*Provided records*:
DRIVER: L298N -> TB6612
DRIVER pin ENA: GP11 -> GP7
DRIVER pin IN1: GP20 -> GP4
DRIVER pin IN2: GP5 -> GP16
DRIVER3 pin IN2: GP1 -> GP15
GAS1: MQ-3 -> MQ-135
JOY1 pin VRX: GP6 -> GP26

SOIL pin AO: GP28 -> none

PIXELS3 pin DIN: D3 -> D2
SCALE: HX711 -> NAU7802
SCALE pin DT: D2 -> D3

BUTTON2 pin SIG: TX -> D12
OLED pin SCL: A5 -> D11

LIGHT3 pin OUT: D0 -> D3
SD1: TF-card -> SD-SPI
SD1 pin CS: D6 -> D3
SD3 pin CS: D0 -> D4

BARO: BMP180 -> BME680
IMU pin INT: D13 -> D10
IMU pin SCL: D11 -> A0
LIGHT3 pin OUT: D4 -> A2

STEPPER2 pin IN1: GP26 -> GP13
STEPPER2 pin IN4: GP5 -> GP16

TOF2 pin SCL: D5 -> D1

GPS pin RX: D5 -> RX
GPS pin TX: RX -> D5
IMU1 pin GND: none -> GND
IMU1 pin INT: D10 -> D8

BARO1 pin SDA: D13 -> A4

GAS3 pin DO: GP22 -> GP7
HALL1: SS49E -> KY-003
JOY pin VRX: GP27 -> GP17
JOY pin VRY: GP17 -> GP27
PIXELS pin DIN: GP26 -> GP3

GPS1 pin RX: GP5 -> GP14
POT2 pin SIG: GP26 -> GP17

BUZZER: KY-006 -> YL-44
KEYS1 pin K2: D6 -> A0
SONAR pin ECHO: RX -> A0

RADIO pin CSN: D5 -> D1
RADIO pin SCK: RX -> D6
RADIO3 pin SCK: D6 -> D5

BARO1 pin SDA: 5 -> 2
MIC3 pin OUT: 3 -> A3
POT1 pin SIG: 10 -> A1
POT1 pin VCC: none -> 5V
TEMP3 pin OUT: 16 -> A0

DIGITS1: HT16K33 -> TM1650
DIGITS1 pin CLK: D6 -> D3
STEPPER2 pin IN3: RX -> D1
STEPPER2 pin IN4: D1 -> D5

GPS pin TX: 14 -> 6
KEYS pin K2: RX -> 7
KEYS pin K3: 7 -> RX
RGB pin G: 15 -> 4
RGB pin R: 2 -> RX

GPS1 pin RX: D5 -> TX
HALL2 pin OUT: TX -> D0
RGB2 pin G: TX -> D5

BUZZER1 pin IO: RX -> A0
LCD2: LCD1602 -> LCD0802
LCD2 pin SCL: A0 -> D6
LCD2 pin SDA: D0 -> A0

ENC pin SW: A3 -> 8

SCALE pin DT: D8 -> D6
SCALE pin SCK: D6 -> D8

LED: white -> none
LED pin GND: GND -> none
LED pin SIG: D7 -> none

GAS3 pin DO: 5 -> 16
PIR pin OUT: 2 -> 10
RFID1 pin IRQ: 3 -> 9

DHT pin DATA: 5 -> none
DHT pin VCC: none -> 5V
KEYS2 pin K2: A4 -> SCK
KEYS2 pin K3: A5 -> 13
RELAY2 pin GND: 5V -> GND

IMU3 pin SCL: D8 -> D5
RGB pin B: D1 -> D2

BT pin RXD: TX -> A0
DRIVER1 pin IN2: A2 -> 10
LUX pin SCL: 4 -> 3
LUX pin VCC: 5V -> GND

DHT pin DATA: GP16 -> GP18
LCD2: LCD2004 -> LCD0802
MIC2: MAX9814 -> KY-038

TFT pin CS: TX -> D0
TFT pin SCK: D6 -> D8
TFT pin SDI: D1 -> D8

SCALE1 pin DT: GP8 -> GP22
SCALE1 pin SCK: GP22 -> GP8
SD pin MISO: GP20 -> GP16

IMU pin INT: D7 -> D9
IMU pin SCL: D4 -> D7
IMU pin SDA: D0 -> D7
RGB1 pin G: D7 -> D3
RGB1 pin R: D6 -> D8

*Activity*: Beginning with the very first line of the records above, please retype each line through the one that has "JOY pin VRX: GP27 -> GP17", and add nothing.

*Response area*:
DRIVER: L298N -> TB6612
DRIVER pin ENA: GP11 -> GP7
DRIVER pin IN1: GP20 -> GP4
DRIVER pin IN2: GP5 -> GP16
DRIVER3 pin IN2: GP1 -> GP15
GAS1: MQ-3 -> MQ-135
JOY1 pin VRX: GP6 -> GP26

SOIL pin AO: GP28 -> none

PIXELS3 pin DIN: D3 -> D2
SCALE: HX711 -> NAU7802
SCALE pin DT: D2 -> D3

BUTTON2 pin SIG: TX -> D12
OLED pin SCL: A5 -> D11

LIGHT3 pin OUT: D0 -> D3
SD1: TF-card -> SD-SPI
SD1 pin CS: D6 -> D3
SD3 pin CS: D0 -> D4

BARO: BMP180 -> BME680
IMU pin INT: D13 -> D10
IMU pin SCL: D11 -> A0
LIGHT3 pin OUT: D4 -> A2

STEPPER2 pin IN1: GP26 -> GP13
STEPPER2 pin IN4: GP5 -> GP16

TOF2 pin SCL: D5 -> D1

GPS pin RX: D5 -> RX
GPS pin TX: RX -> D5
IMU1 pin GND: none -> GND
IMU1 pin INT: D10 -> D8

BARO1 pin SDA: D13 -> A4

GAS3 pin DO: GP22 -> GP7
HALL1: SS49E -> KY-003
JOY pin VRX: GP27 -> GP17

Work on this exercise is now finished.